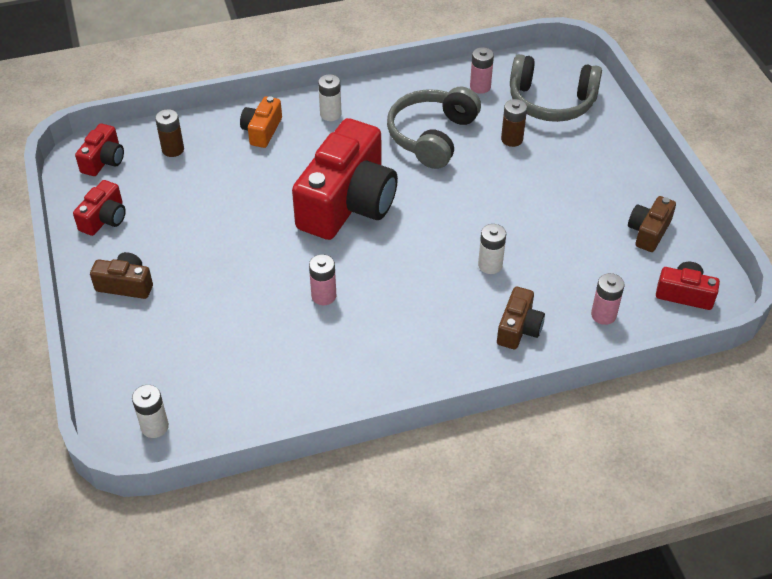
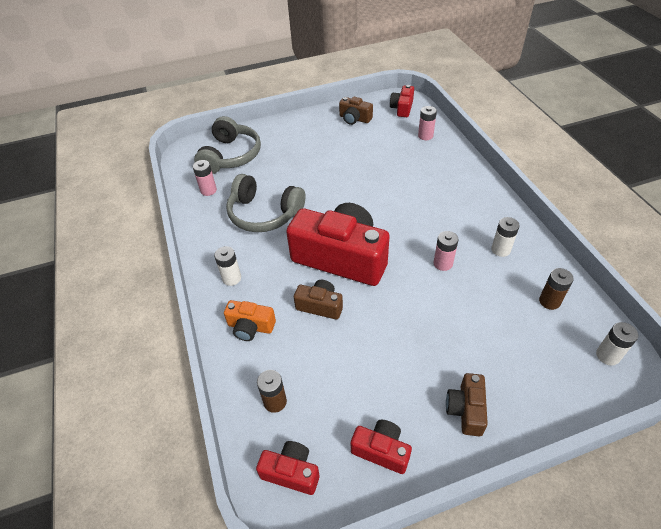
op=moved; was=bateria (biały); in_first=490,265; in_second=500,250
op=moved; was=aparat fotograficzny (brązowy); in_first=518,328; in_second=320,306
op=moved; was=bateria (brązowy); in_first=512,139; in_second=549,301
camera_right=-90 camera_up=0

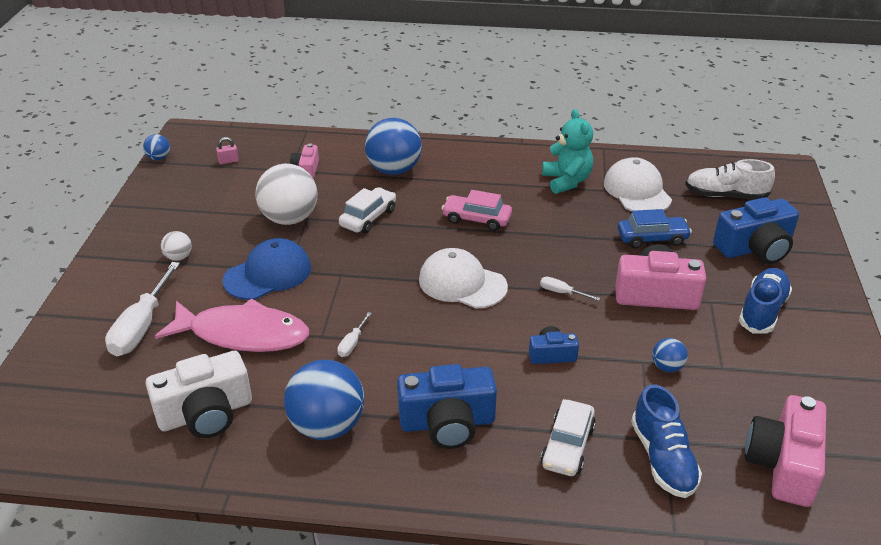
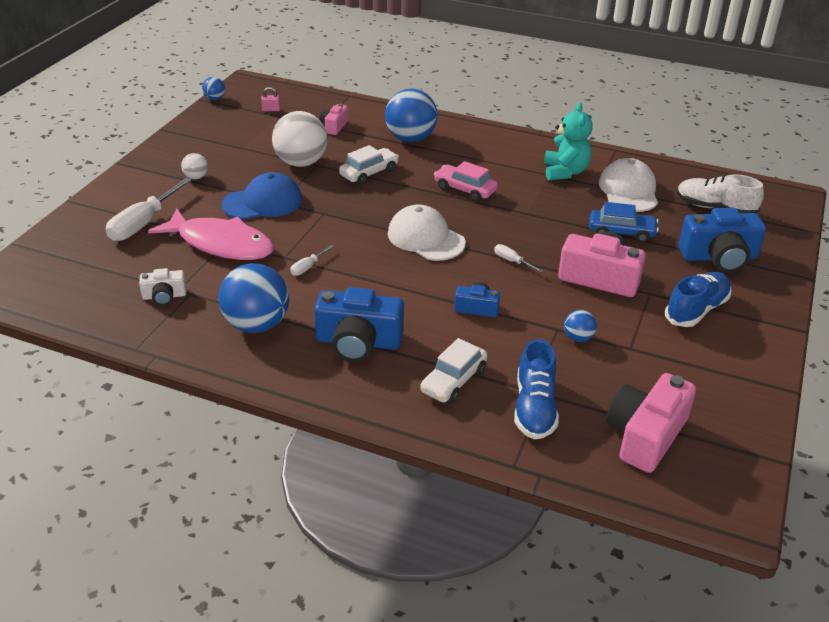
op=resized; was=aparat fotograficzny (biały); in_first=206,413; in_second=164,296; ratio=0.53
camera_right=15 camera_up=0

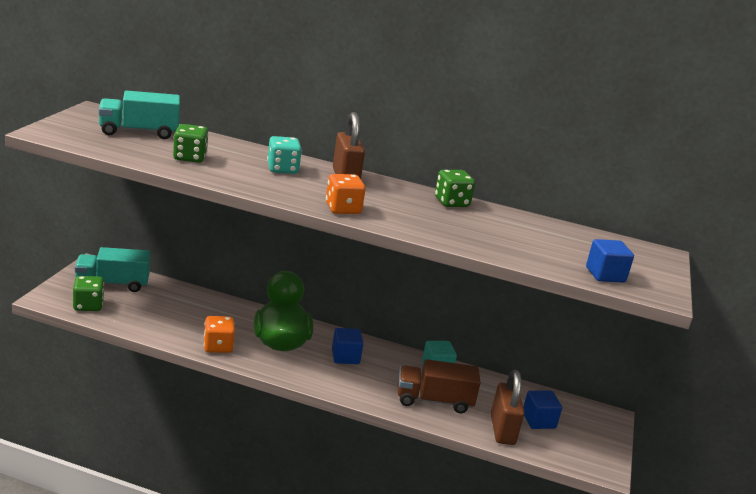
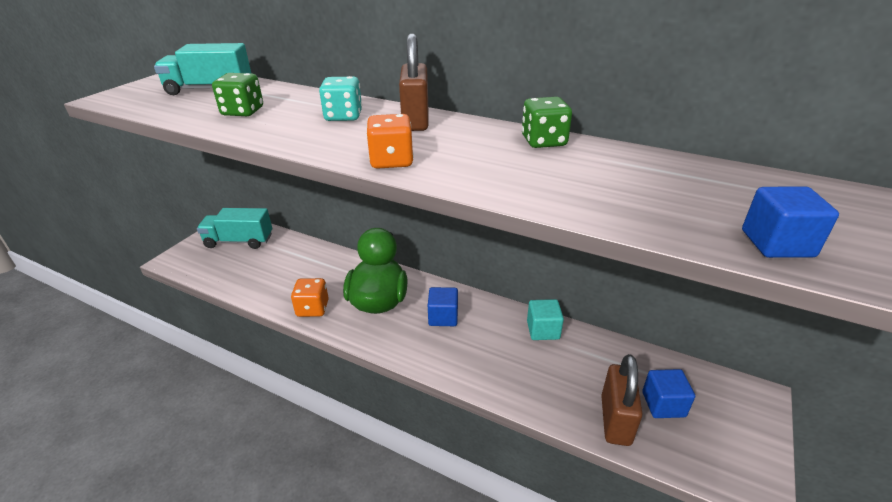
op=removed; was=kostka do gry (zielony); in_first=88,305
op=removed; was=ciężarówka (brązowy); in_first=434,401
camera_right=15 camera_up=10

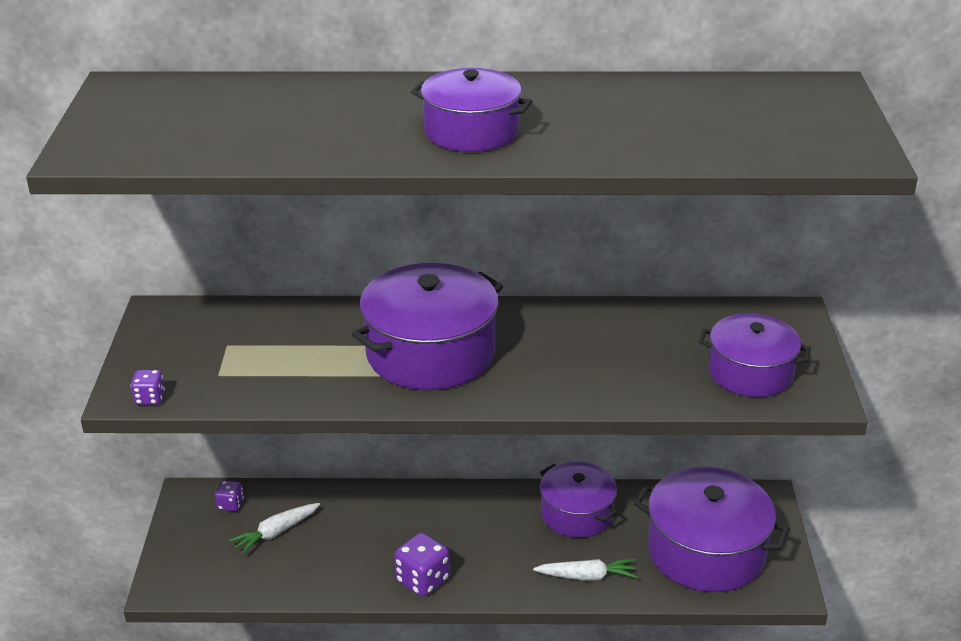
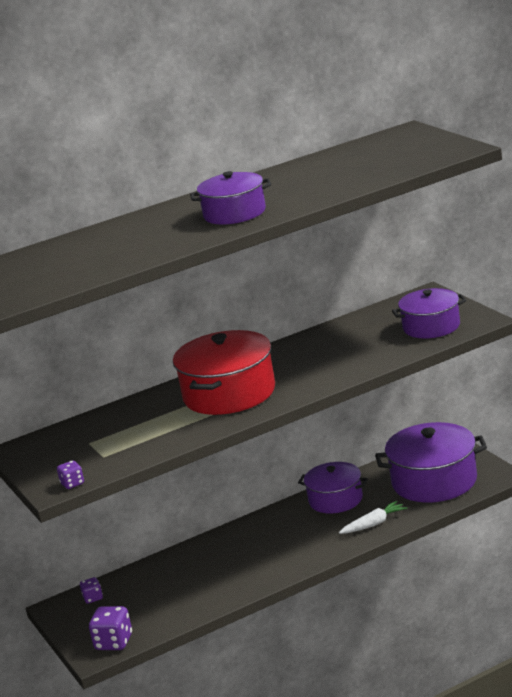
op=removed; was=marchewka (biały); in_first=275,533
op=moved; was=kostka do gry (fioletowy); in_first=422,580; in_second=114,642
op=recoloured; was=garnek (fioletowy); now=garnek (czerwony); in_first=430,353; in_second=229,393
camera_right=-25 camera_up=-10

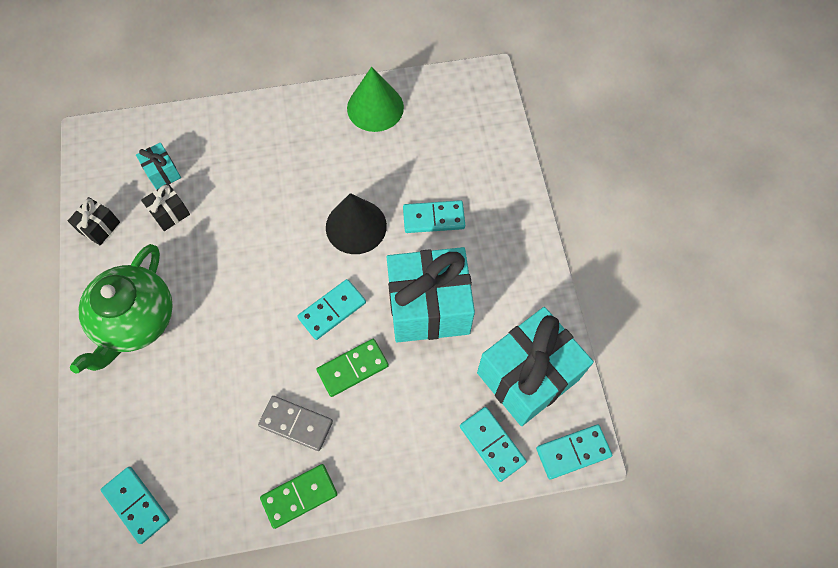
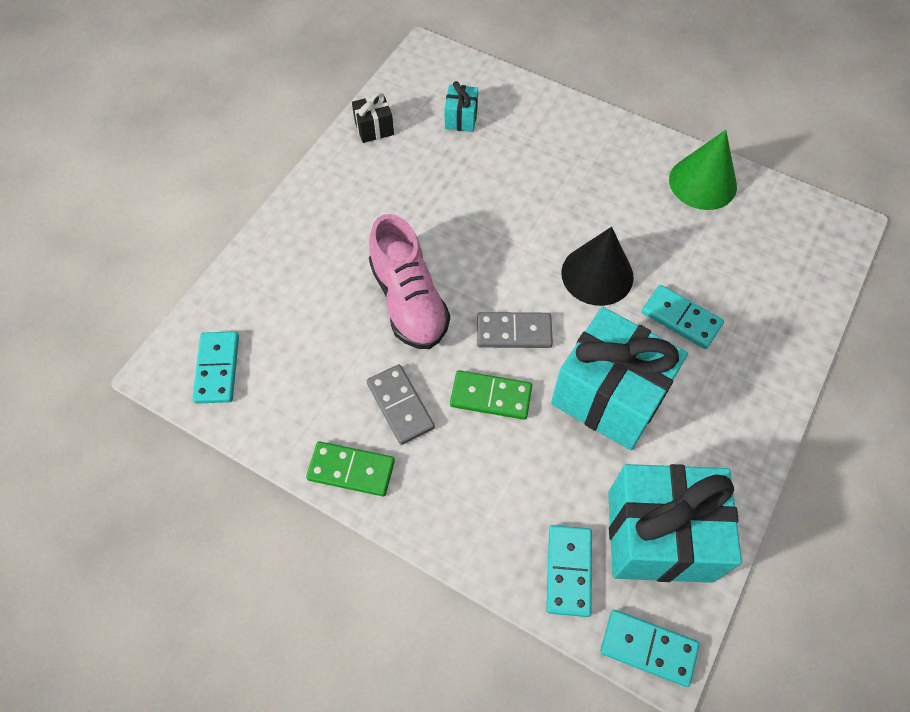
op=removed; was=imbryk (zielony); in_first=135,320
op=removed; was=prezent (czarny); in_first=170,213
op=added; now=but (różowy); in_second=409,301
op=recoloured; was=kostka domina (turkusowy); now=kostka domina (szary); in_first=332,310; in_second=514,332
camera_right=40 camera_up=-5

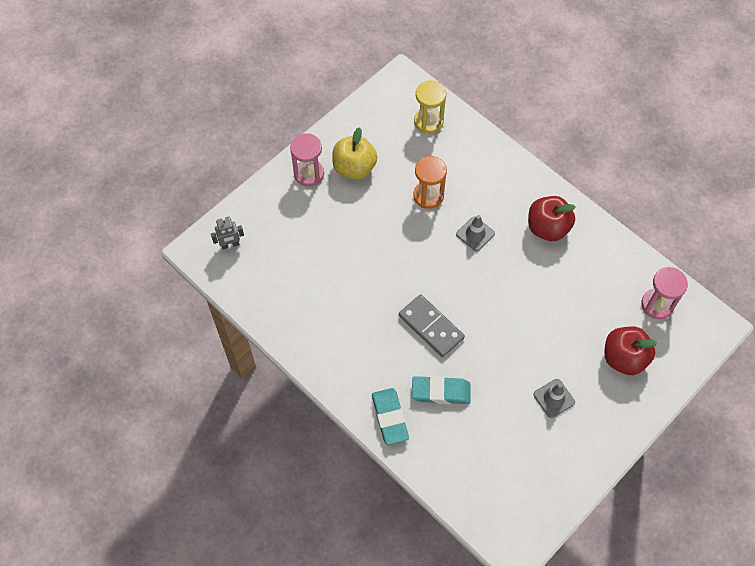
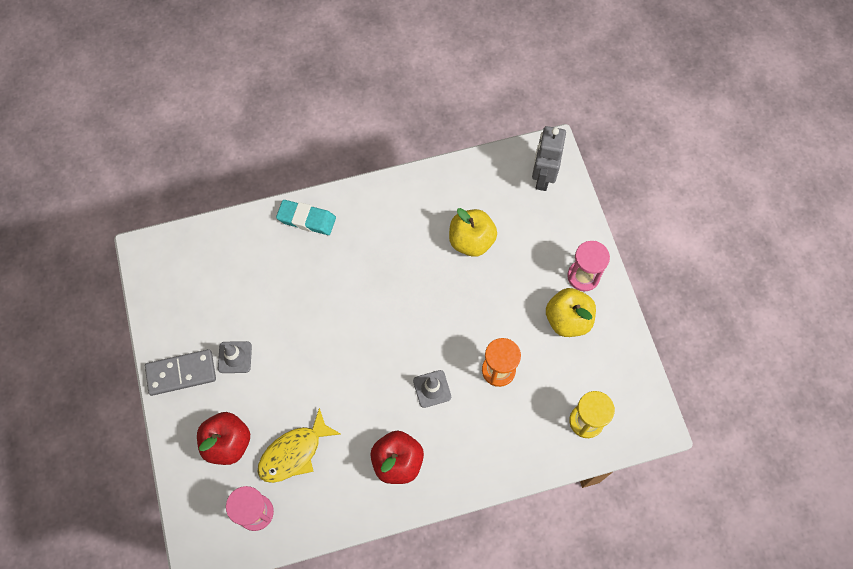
op=removed; was=gumka do mazania (turkusowy); in_first=441,392
op=added; now=ryba (żółty); in_second=294,452
op=added; now=jabłko (żółty); in_second=471,241
op=moved; was=kostka domina (szary); in_first=431,327; in_second=181,373
op=resized; was=robot (szary); in_first=230,245; in_second=542,177; ratio=1.73
camera_right=120 camera_up=5

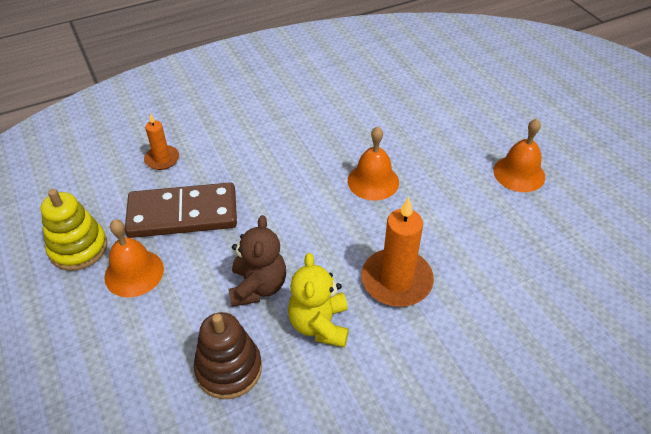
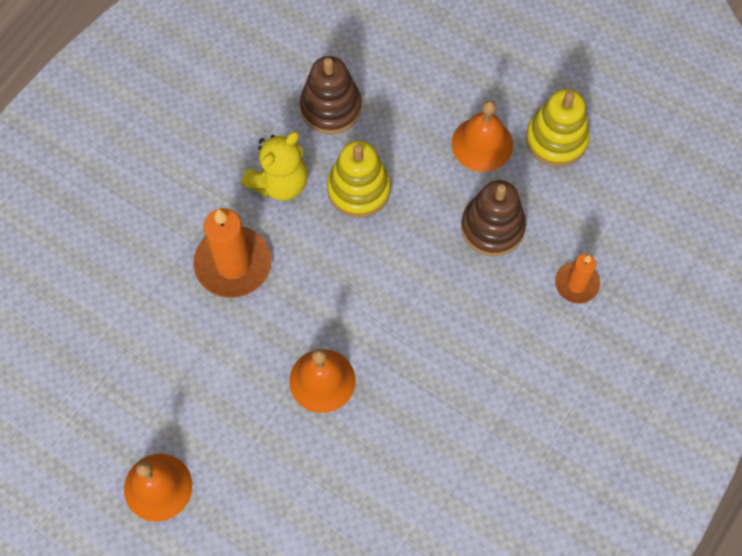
op=replaced; was=kostka domina (brązowy); now=zabawka nakładanka (brązowy); in_first=183,214; in_second=492,227
op=replaced; was=miś (brązowy); now=zabawka nakładanka (żółty); in_first=258,287; in_second=359,189
op=turned; was=miś (żółty); in_first=319,325; in_second=279,183; clockwise=75
camera_right=150 camera_up=20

Instructions for the task. From the data above, count the lines where "nakładanka" occurs and give that figure and nothing else.

Answer space. 2